Top of Records supplied

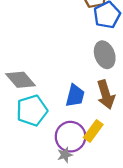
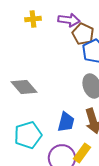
gray diamond: (20, 80) -> (24, 87), moved

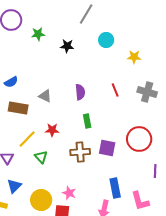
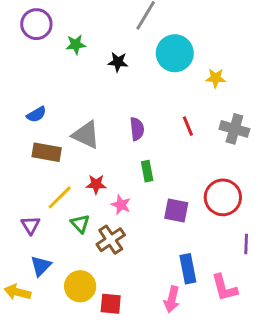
cyan circle: (106, 40) -> (175, 53), size x1.6
gray triangle: (45, 96) -> (86, 135), size x1.5
brown cross: (80, 152) -> (111, 240), moved, turned -30
pink star: (69, 193) -> (121, 205), moved

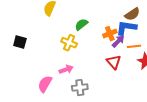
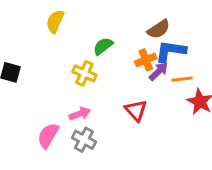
brown semicircle: (132, 14) -> (159, 29), moved
red triangle: (114, 62) -> (136, 110), moved
gray cross: (80, 88) -> (84, 140), moved, turned 35

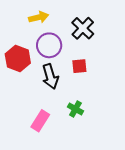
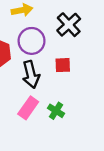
pink rectangle: (40, 121) -> (28, 108), moved

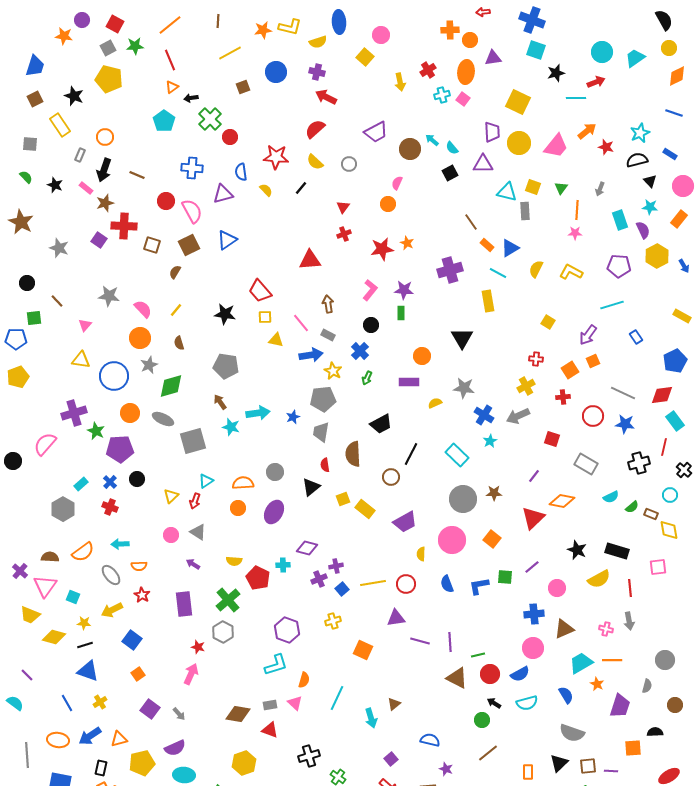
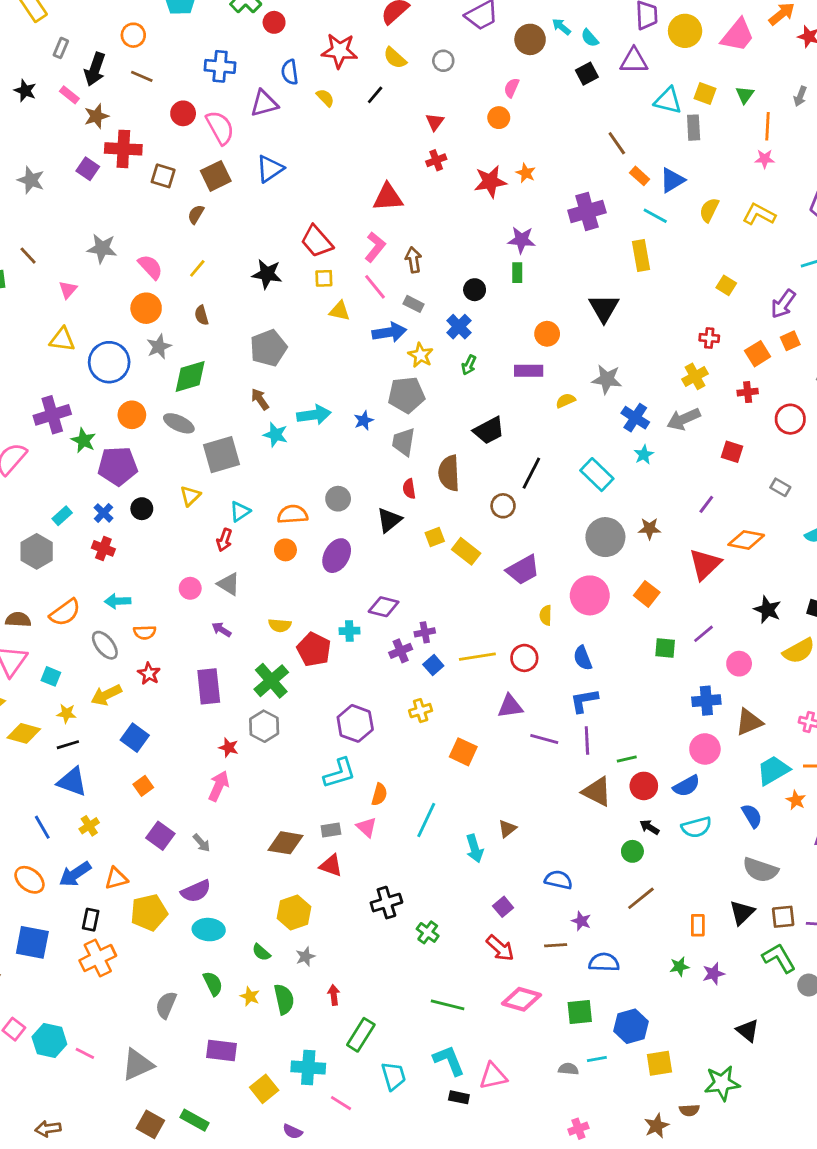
orange circle: (105, 137) -> (133, 35), moved
pink L-shape: (370, 290) -> (375, 247), moved
gray pentagon: (226, 366) -> (268, 348), turned -30
gray rectangle: (586, 464) -> (780, 487), size x0.6
yellow triangle: (171, 496) -> (190, 496), moved
blue L-shape: (479, 586) -> (584, 701), moved
orange ellipse: (58, 740) -> (29, 880), turned 30

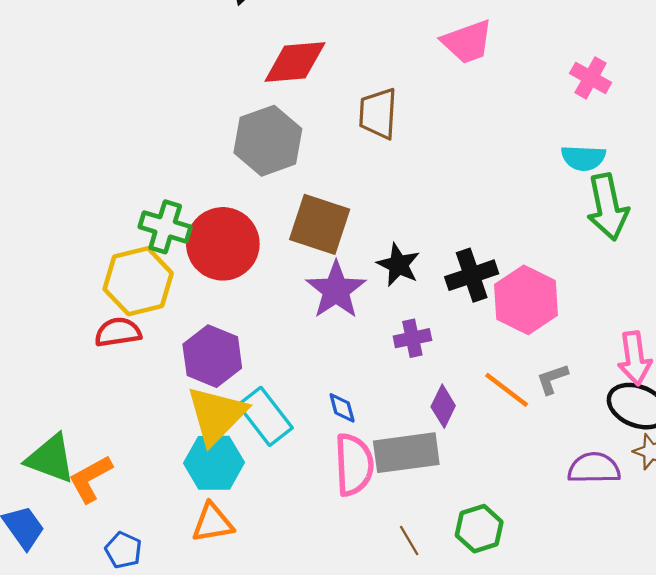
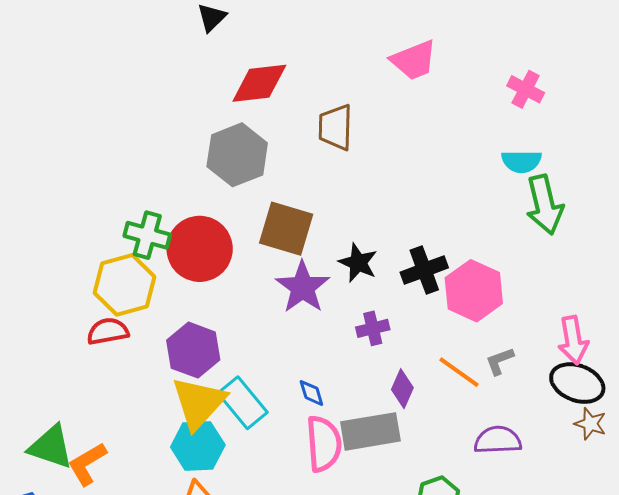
purple semicircle: (594, 468) -> (498, 440), moved

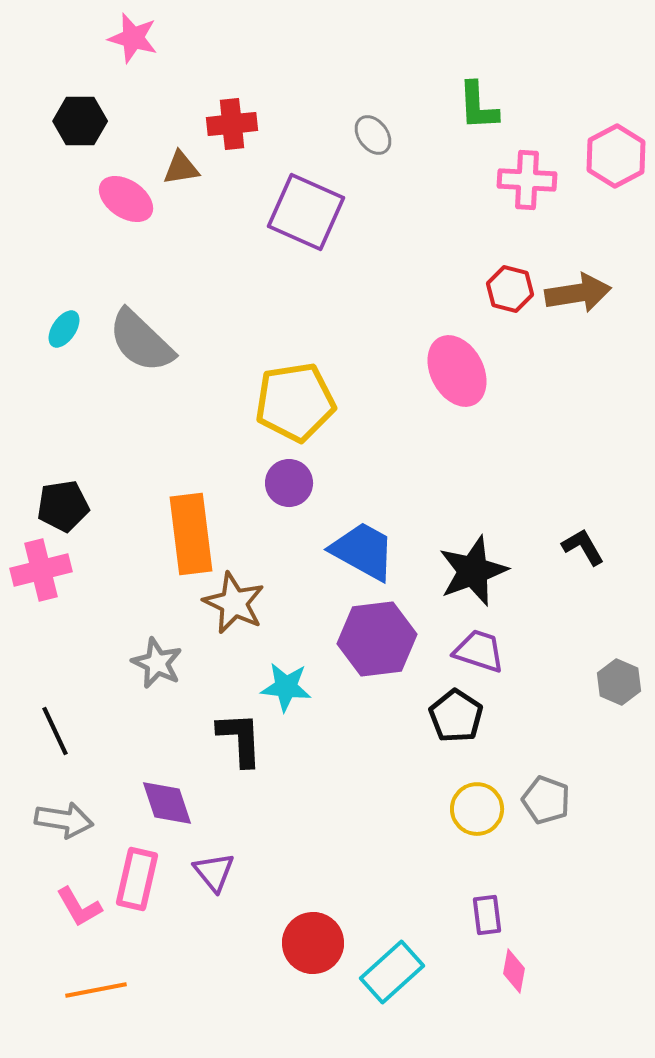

Bottom of Records supplied

How to complete this task:
Repeat the records exactly, without the pictures.

Expected answer:
gray diamond: (20, 80) -> (24, 87), moved

cyan circle: (106, 40) -> (175, 53), size x1.6
gray triangle: (45, 96) -> (86, 135), size x1.5
brown cross: (80, 152) -> (111, 240), moved, turned -30
pink star: (69, 193) -> (121, 205), moved

brown semicircle: (132, 14) -> (159, 29), moved
red triangle: (114, 62) -> (136, 110), moved
gray cross: (80, 88) -> (84, 140), moved, turned 35

pink rectangle: (40, 121) -> (28, 108), moved

orange circle: (105, 137) -> (133, 35), moved
pink L-shape: (370, 290) -> (375, 247), moved
gray pentagon: (226, 366) -> (268, 348), turned -30
gray rectangle: (586, 464) -> (780, 487), size x0.6
yellow triangle: (171, 496) -> (190, 496), moved
blue L-shape: (479, 586) -> (584, 701), moved
orange ellipse: (58, 740) -> (29, 880), turned 30

purple semicircle: (594, 468) -> (498, 440), moved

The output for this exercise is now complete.